DATASET CONTENT:
▼

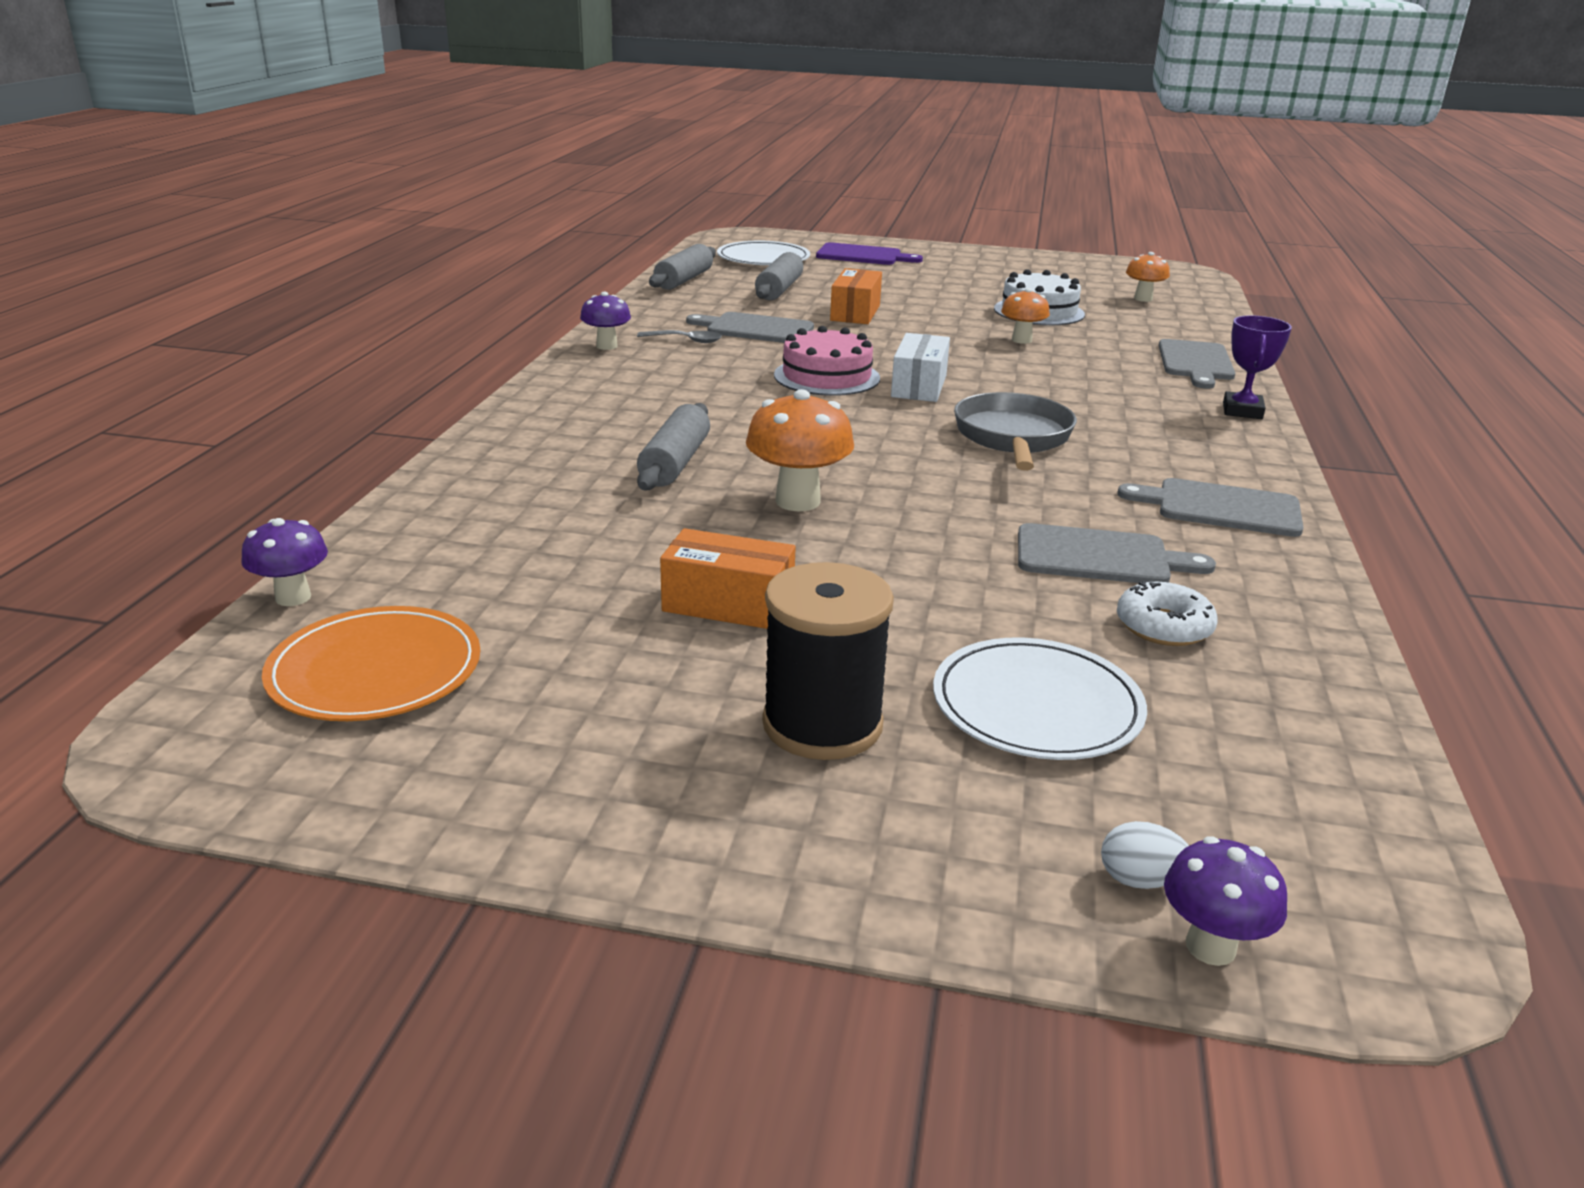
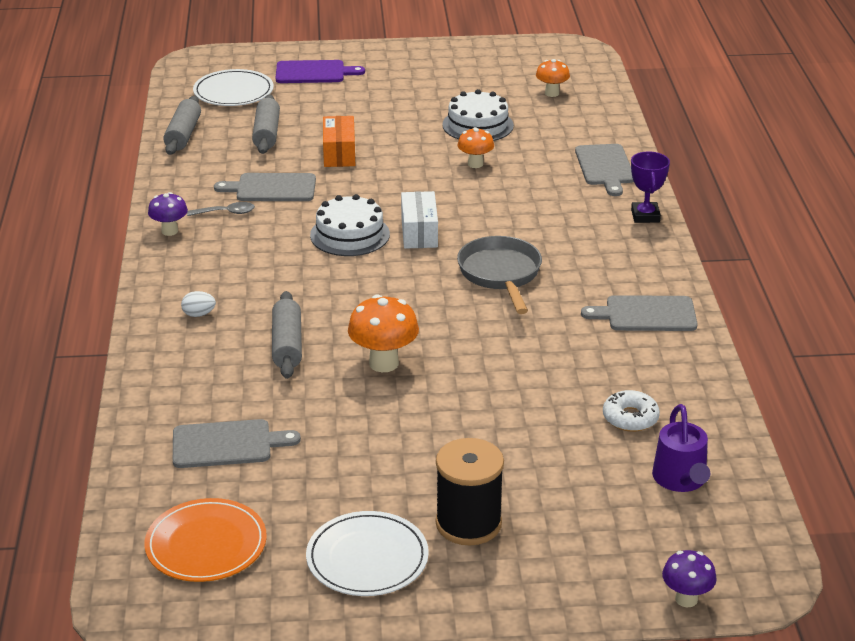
camera: 15 degrees left, 5 degrees up
(293, 597) = (118, 506): purple mushroom -> none
(728, 605) = (380, 455): orange box -> none
(827, 376) = (350, 234): pink cake -> white cake
(1037, 705) = (575, 487): white plate -> white plate (367, 558)
(1100, 557) = (583, 371): grey cutting board -> grey cutting board (227, 444)
(1139, 880) = (649, 574): white egg -> white egg (199, 314)
(1237, 730) = (680, 479): none -> purple watering can

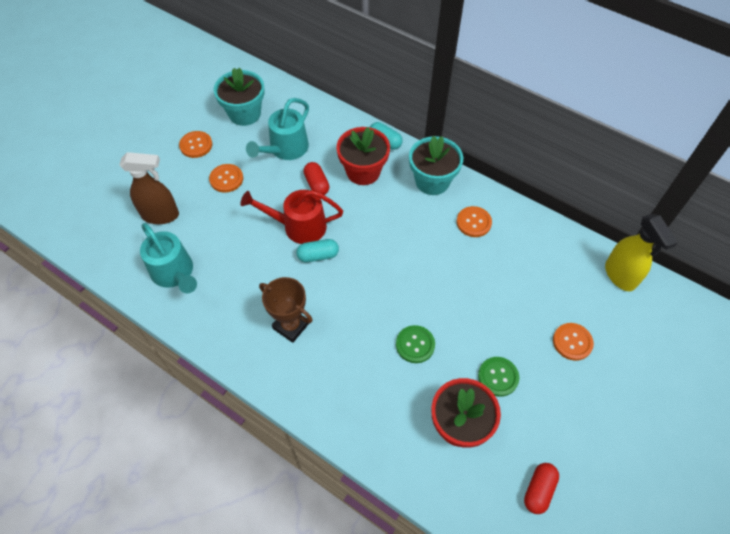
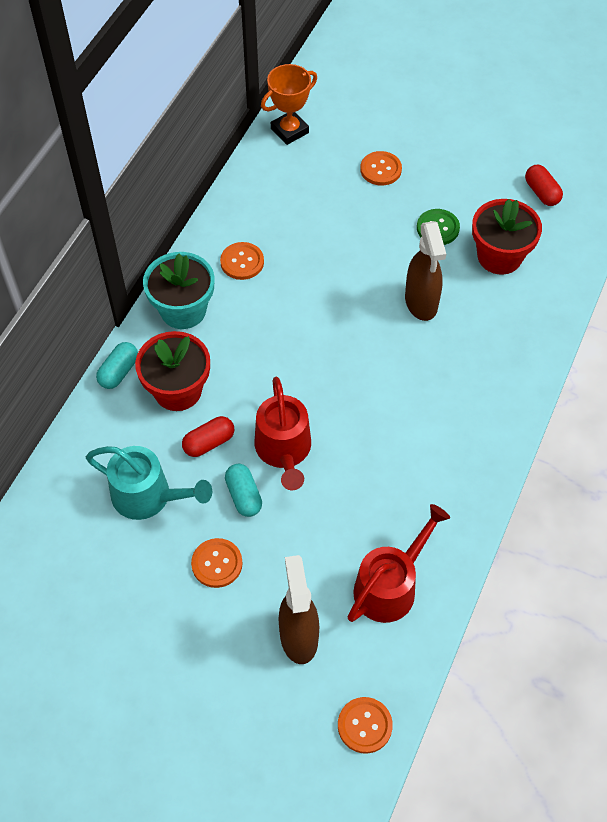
camera: 100 degrees left, 0 degrees up
(174, 273) = (390, 586): turquoise watering can -> red watering can
(196, 145) = (155, 627): orange button -> orange button (364, 725)
(245, 113) = (80, 572): turquoise flower pot -> none
(291, 326) = (431, 429): brown trophy -> none
(318, 256) = (325, 419): turquoise capsule -> turquoise capsule (244, 495)
(415, 344) = (421, 303): green button -> brown spray bottle
(538, 490) = (541, 192): red capsule -> red capsule turned 45 degrees clockwise
(620, 276) = (289, 131): yellow spray bottle -> orange trophy

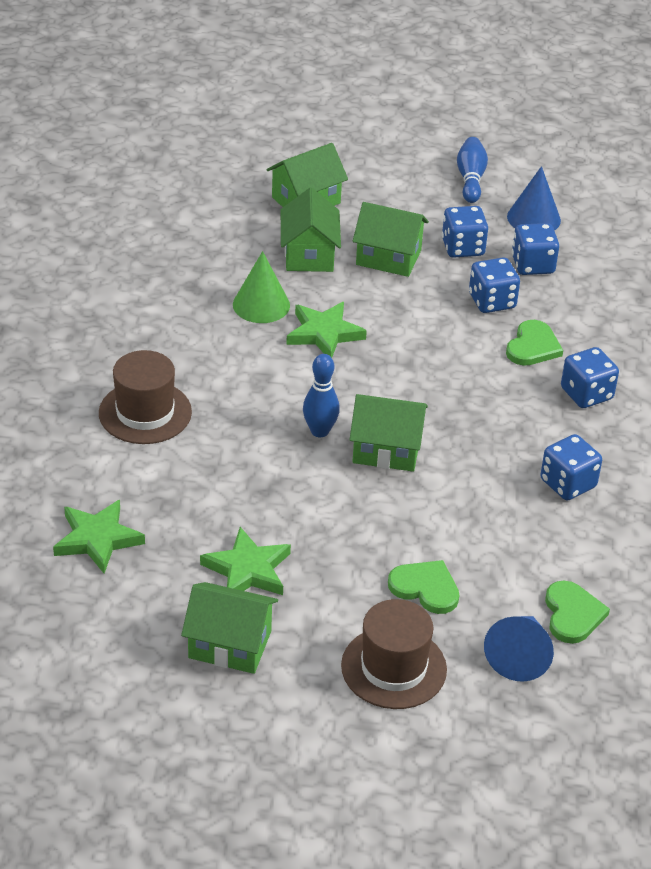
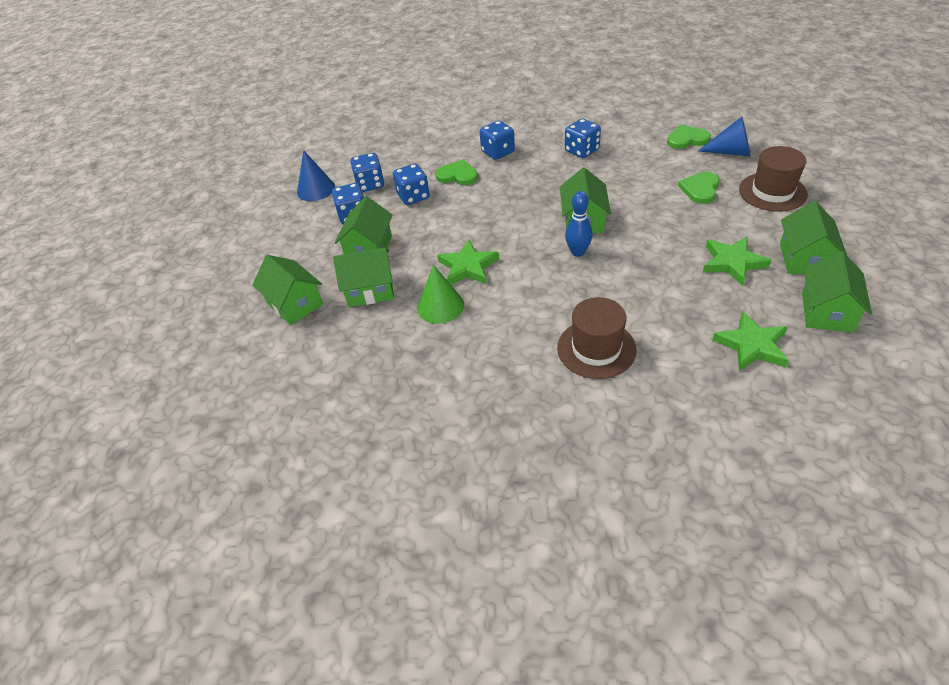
camera: 90 degrees left, 5 degrees up
(124, 626) = (826, 312): none -> green house
(470, 179) = (267, 222): blue bowling pin -> none

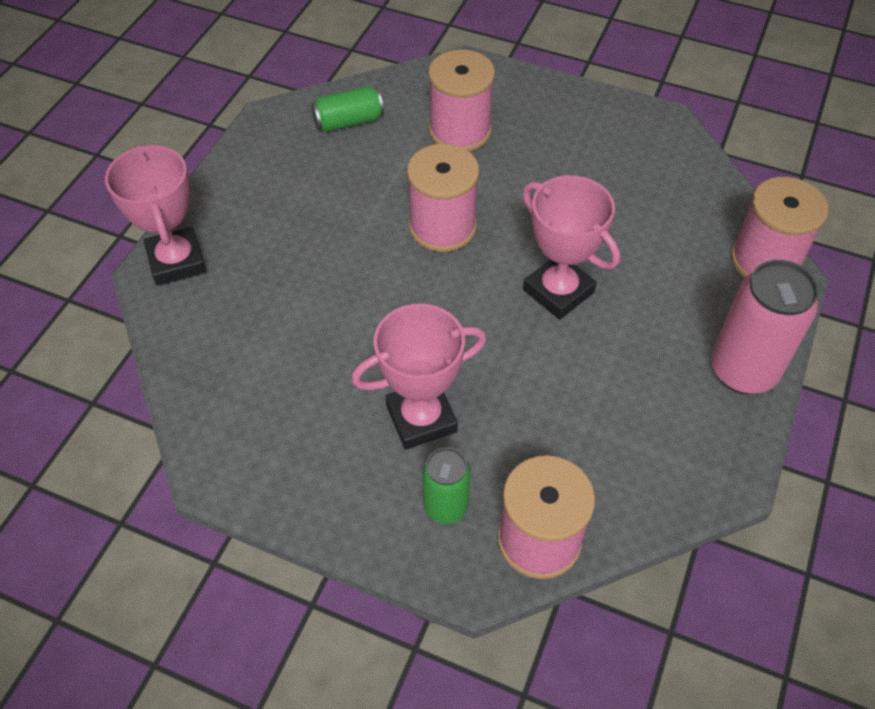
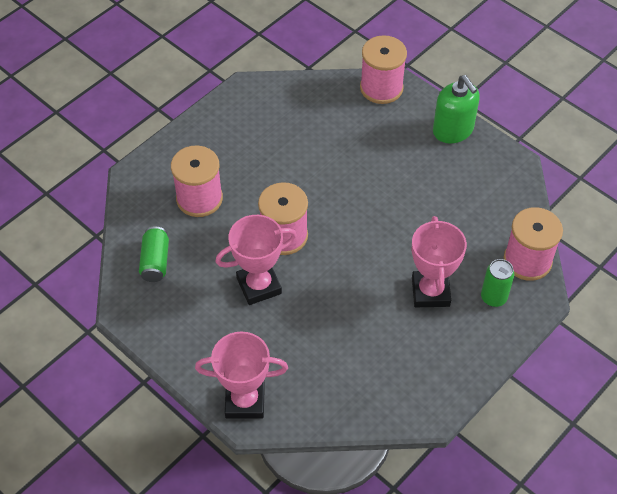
camera: 70 degrees left, 0 degrees up
(558, 291) = (363, 193): pink trophy -> pink trophy (259, 286)
(743, 371) = (453, 130): pink can -> green soap dispenser

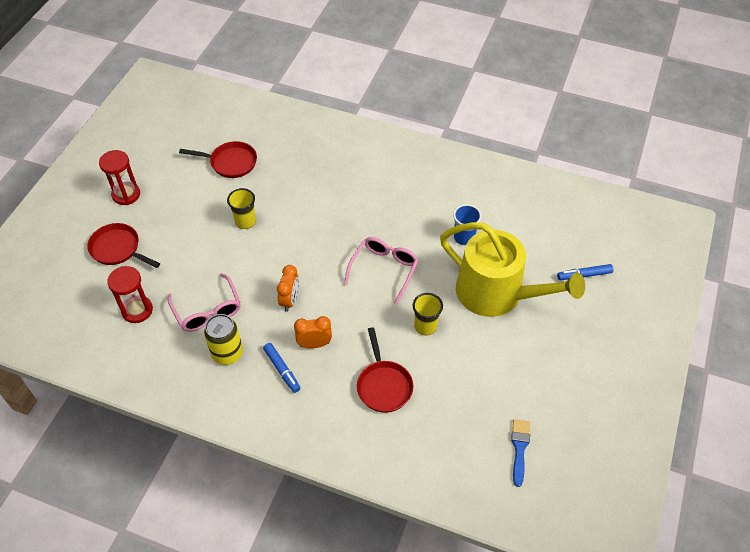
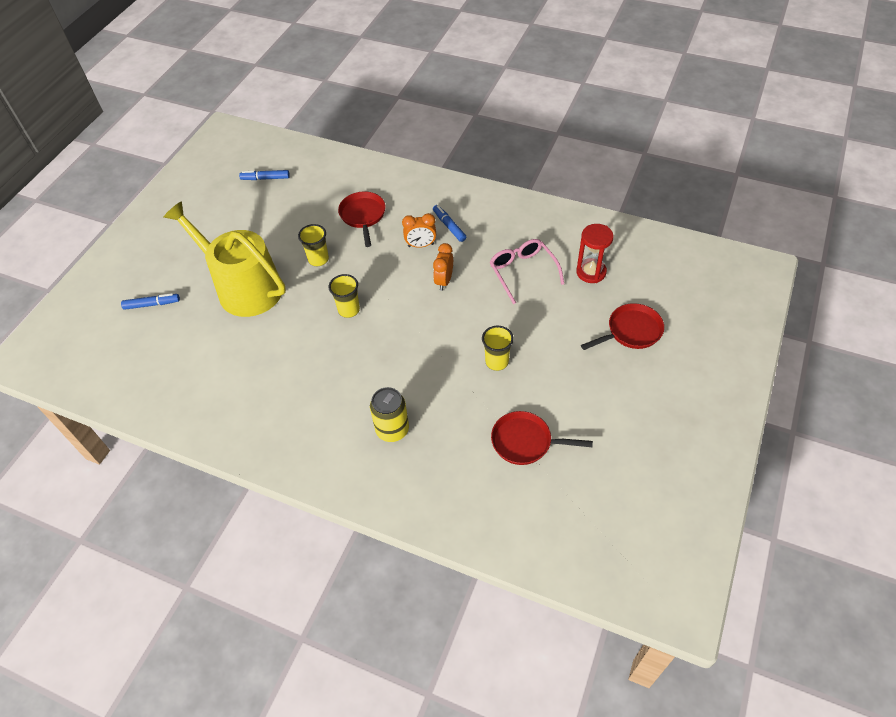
camera: 175 degrees left, 0 degrees up
(118, 249) = (631, 331): red pan -> red pan turned 60 degrees counterclockwise
(126, 194) = (645, 397): red hourglass -> none
(227, 353) = (498, 238): yellow can -> yellow can (392, 430)
(384, 269) = (349, 310): pink glasses -> yellow cup
(464, 238) = (259, 343): blue cup -> none
(519, 448) = (265, 178): blue brush -> blue marker

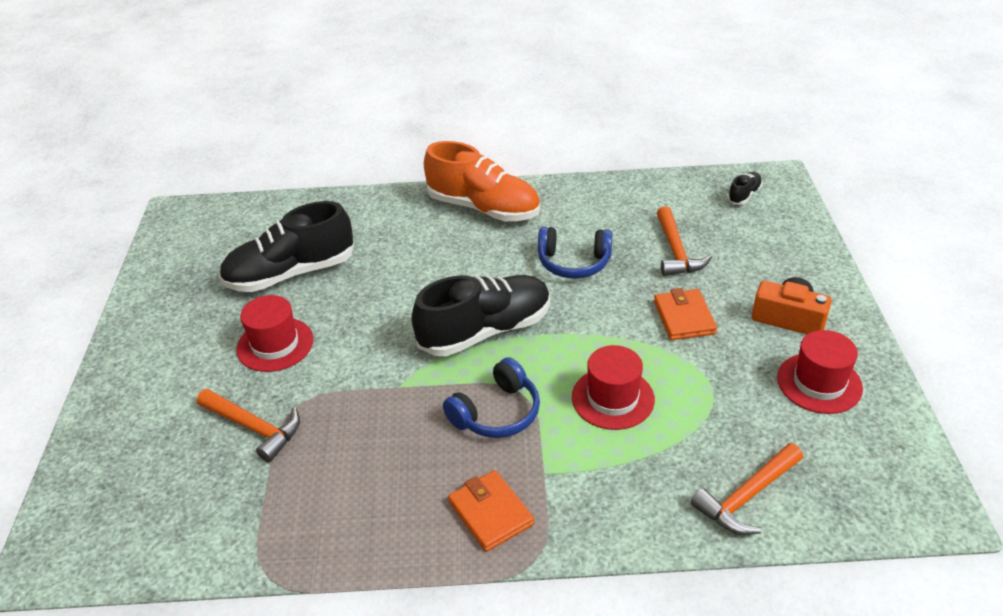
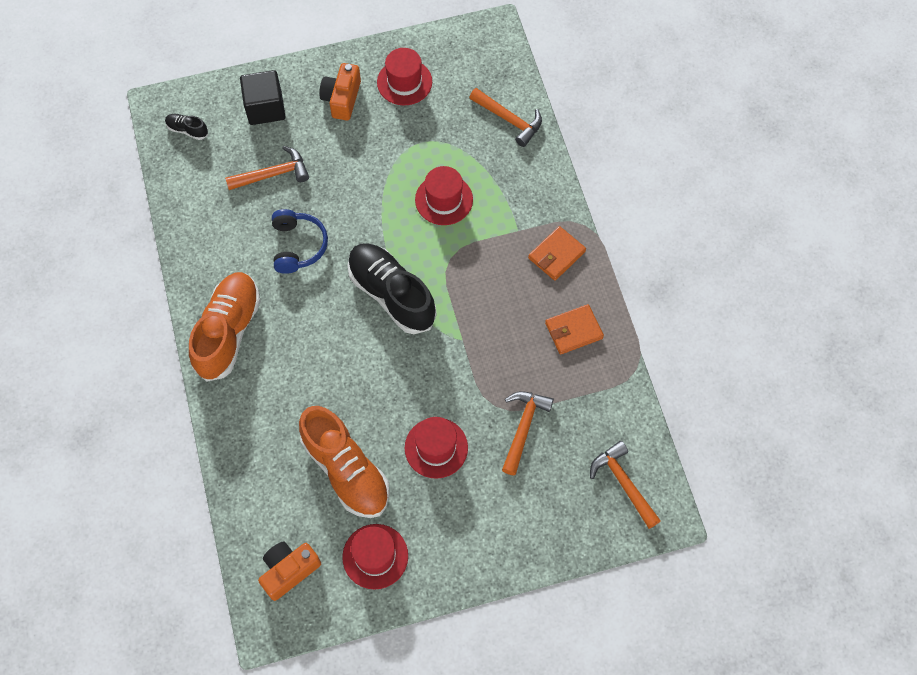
camera: 105 degrees left, 25 degrees up
(119, 522) = (623, 483): none -> orange hammer
(189, 284) = (375, 556): none -> red hat
(216, 228) = (289, 571): none -> orange camera
(291, 273) = (346, 470): black shoe -> orange shoe
(497, 413) = (473, 269): blue headphones -> none
(684, 318) = (353, 163): orange wallet -> orange wallet (573, 331)
(774, 252) = (265, 108): none -> black cube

▲

TASK GOAL: Would you restate all of the data above word for word, omitting the pictures?

ANSWER TO THIS EXERCISE:
camera: 15 degrees left, 5 degrees up
(293, 597) = (118, 506): purple mushroom -> none
(728, 605) = (380, 455): orange box -> none
(827, 376) = (350, 234): pink cake -> white cake
(1037, 705) = (575, 487): white plate -> white plate (367, 558)
(1100, 557) = (583, 371): grey cutting board -> grey cutting board (227, 444)
(1139, 880) = (649, 574): white egg -> white egg (199, 314)
(1237, 730) = (680, 479): none -> purple watering can

camera: 100 degrees left, 0 degrees up
(174, 273) = (390, 586): turquoise watering can -> red watering can
(196, 145) = (155, 627): orange button -> orange button (364, 725)
(245, 113) = (80, 572): turquoise flower pot -> none
(291, 326) = (431, 429): brown trophy -> none
(318, 256) = (325, 419): turquoise capsule -> turquoise capsule (244, 495)
(415, 344) = (421, 303): green button -> brown spray bottle
(538, 490) = (541, 192): red capsule -> red capsule turned 45 degrees clockwise
(620, 276) = (289, 131): yellow spray bottle -> orange trophy

camera: 90 degrees left, 5 degrees up
(124, 626) = (826, 312): none -> green house
(470, 179) = (267, 222): blue bowling pin -> none

camera: 70 degrees left, 0 degrees up
(558, 291) = (363, 193): pink trophy -> pink trophy (259, 286)
(743, 371) = (453, 130): pink can -> green soap dispenser

camera: 175 degrees left, 0 degrees up
(118, 249) = (631, 331): red pan -> red pan turned 60 degrees counterclockwise
(126, 194) = (645, 397): red hourglass -> none
(227, 353) = (498, 238): yellow can -> yellow can (392, 430)
(384, 269) = (349, 310): pink glasses -> yellow cup
(464, 238) = (259, 343): blue cup -> none
(519, 448) = (265, 178): blue brush -> blue marker

camera: 105 degrees left, 25 degrees up
(119, 522) = (623, 483): none -> orange hammer
(189, 284) = (375, 556): none -> red hat
(216, 228) = (289, 571): none -> orange camera
(291, 273) = (346, 470): black shoe -> orange shoe
(497, 413) = (473, 269): blue headphones -> none
(684, 318) = (353, 163): orange wallet -> orange wallet (573, 331)
(774, 252) = (265, 108): none -> black cube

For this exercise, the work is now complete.